* **RAW DATA**
□ □ □ □ □ □ □

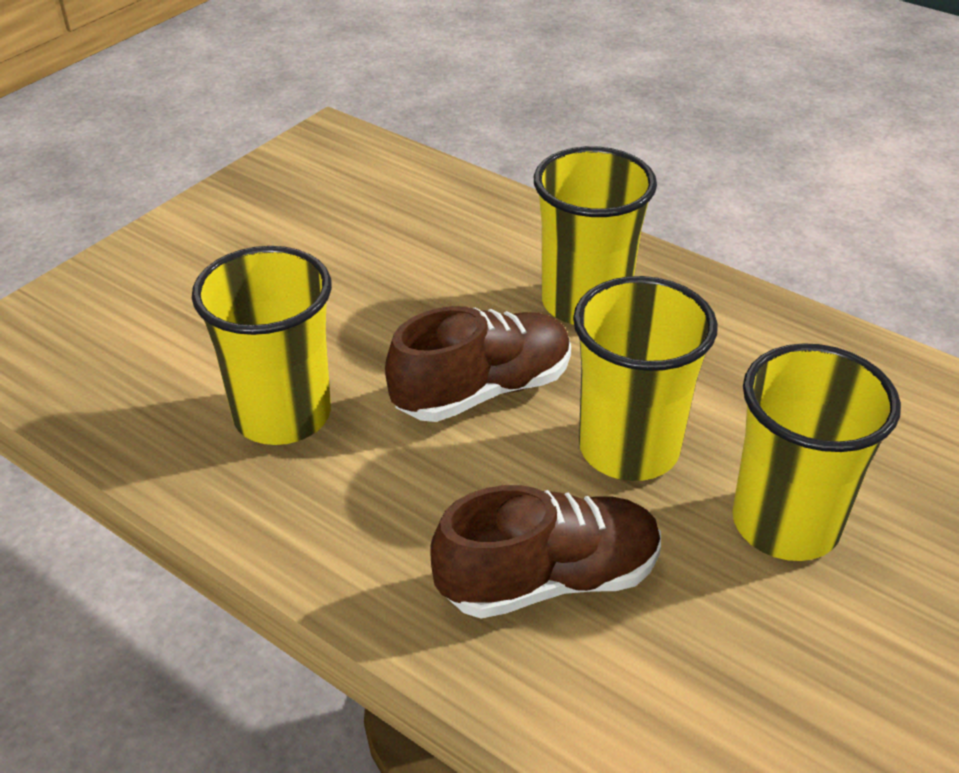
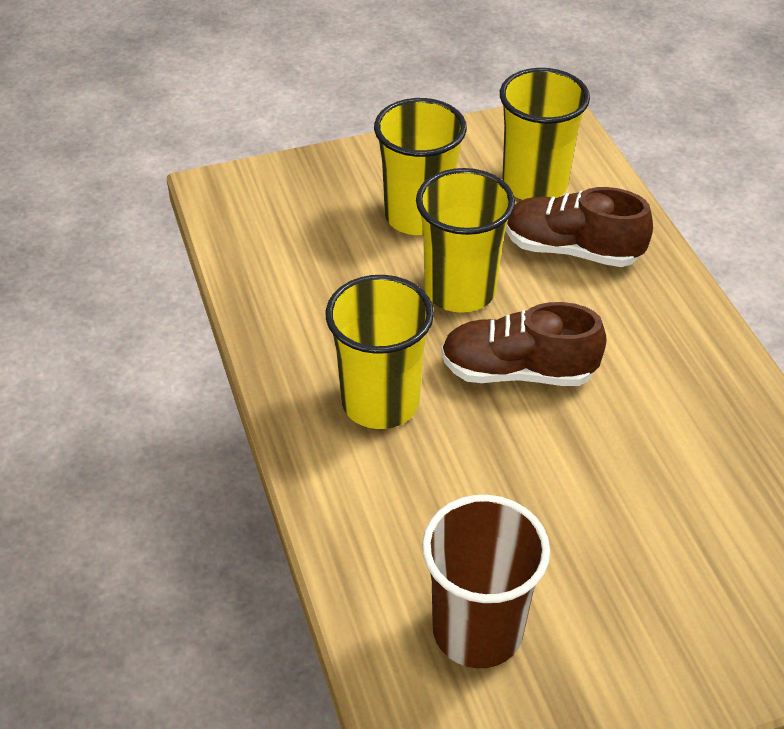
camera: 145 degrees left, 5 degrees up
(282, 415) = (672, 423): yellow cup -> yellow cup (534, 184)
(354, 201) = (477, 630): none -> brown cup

□ □ □ □ □ □ □

Write the listing again exactly, duplicating every line and skipping the pictures.

* **ANSWER TO THE EXERCISE**
camera: 145 degrees left, 5 degrees up
(282, 415) = (672, 423): yellow cup -> yellow cup (534, 184)
(354, 201) = (477, 630): none -> brown cup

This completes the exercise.